Segment Open
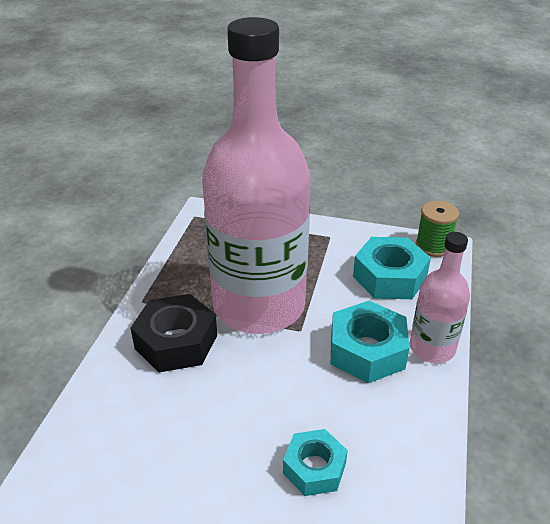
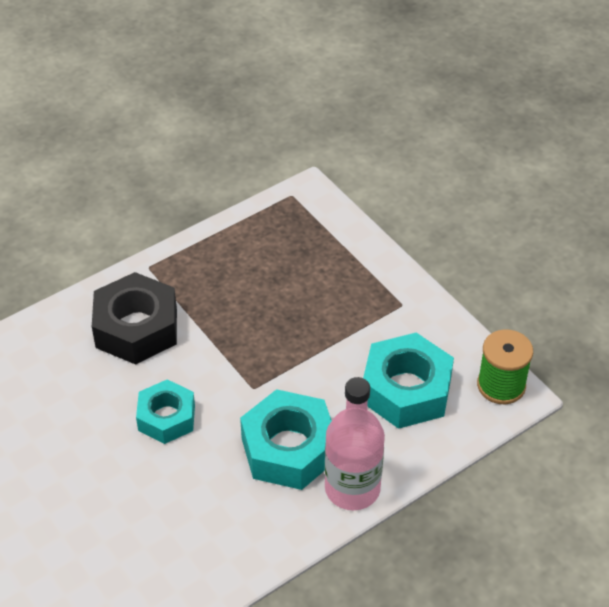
camera: 40 degrees right, 10 degrees up
pink bottle [202,17,310,334] -> none
turquoise nut [283,429,348,496] -> turquoise nut moved to [136,379,195,444]

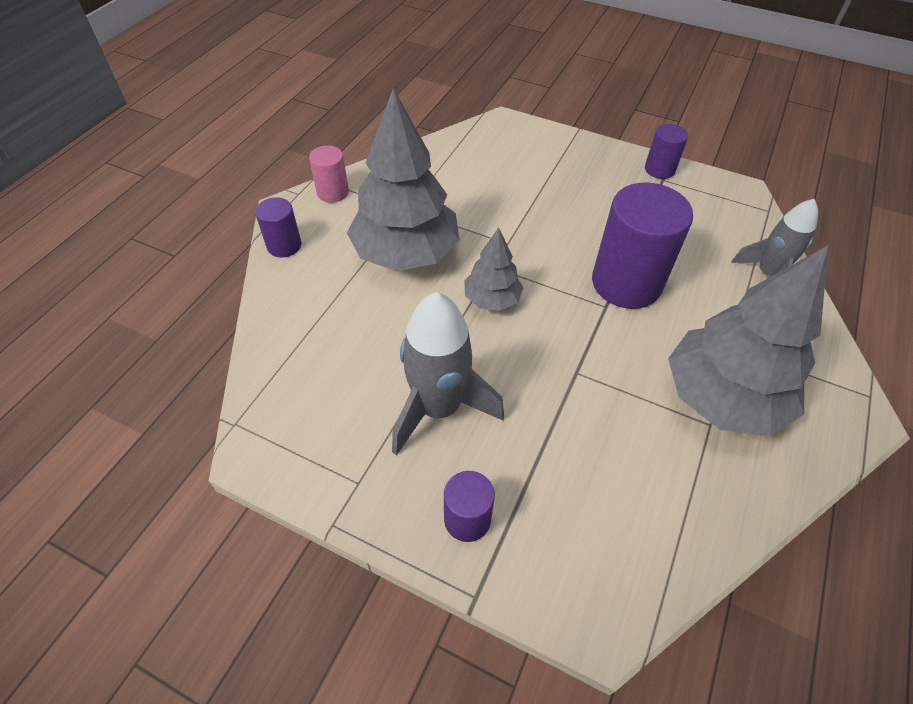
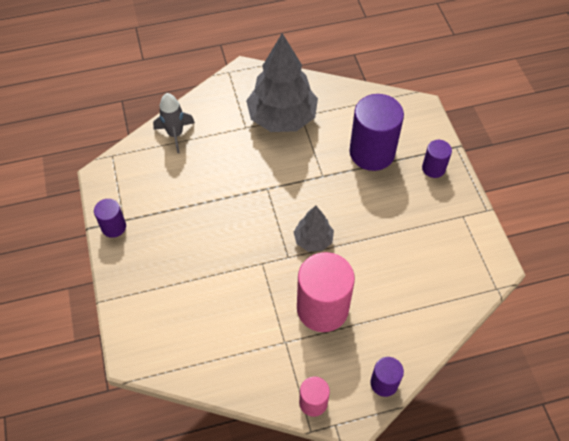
camera: 130 degrees left, 5 degrees up
grey tree [347,88,460,271] -> pink cylinder [297,252,355,332]
grey rocket [392,292,504,455] -> none
purple cylinder [592,183,693,309] -> purple cylinder moved to [349,94,404,171]

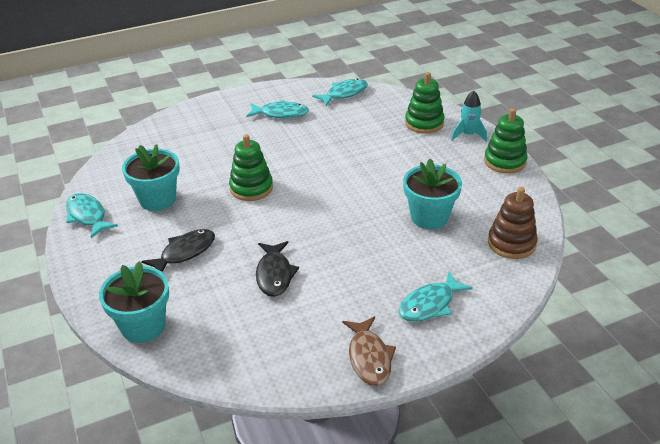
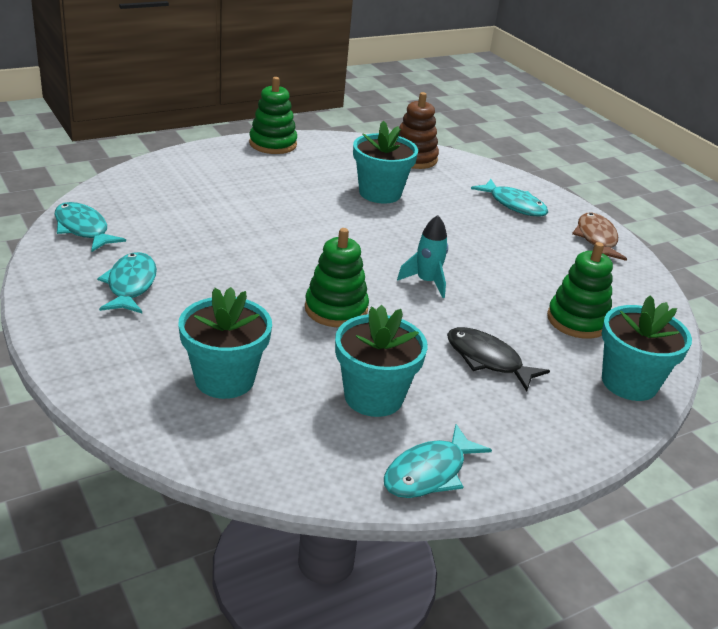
camera: 100 degrees left, 5 degrees down
black fish [256,241,299,297] -> none
brown fish [342,316,396,386] -> brown fish turned 75 degrees counterclockwise [572,212,627,261]
green stacking toy [405,72,445,134] -> green stacking toy moved to [547,242,613,339]
turquoise rocket [451,90,487,142] -> turquoise rocket moved to [397,215,448,298]
none -> turquoise flower pot [178,287,272,399]

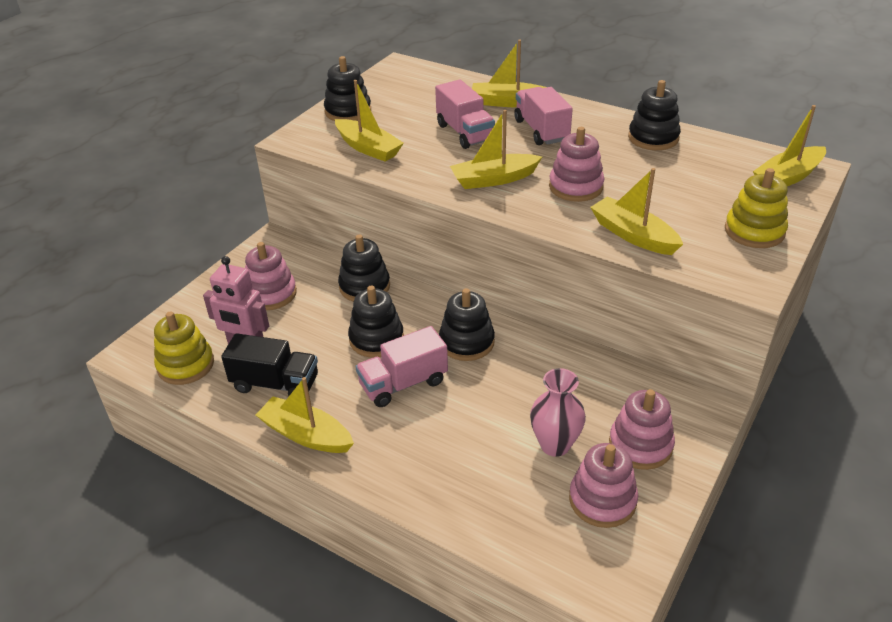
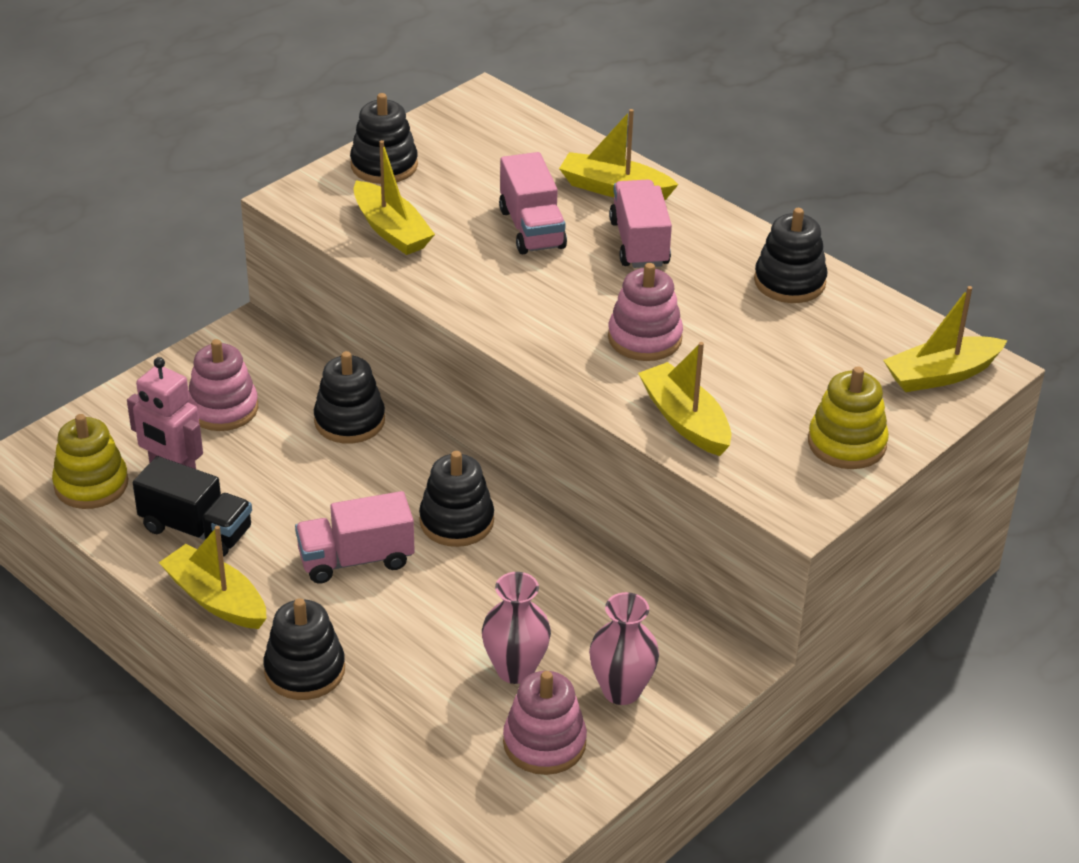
camera: 10 degrees right, 0 degrees up
black stacking toy [348,286,404,358] -> black stacking toy moved to [263,598,345,700]
yellow boat [450,110,542,189] -> none
pink stacking toy [609,389,675,470] -> pink vase [589,592,659,705]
Segment Closed
**ASSIGNED TASK:** What's needed is an exact copy of the records above from the line containing "camera: 130 degrees left, 5 degrees up" down to the line containing "camera: 100 degrees left, 5 degrees down", both included, without any pictures.

**TASK RESULT:**
camera: 130 degrees left, 5 degrees up
grey tree [347,88,460,271] -> pink cylinder [297,252,355,332]
grey rocket [392,292,504,455] -> none
purple cylinder [592,183,693,309] -> purple cylinder moved to [349,94,404,171]

camera: 100 degrees left, 5 degrees down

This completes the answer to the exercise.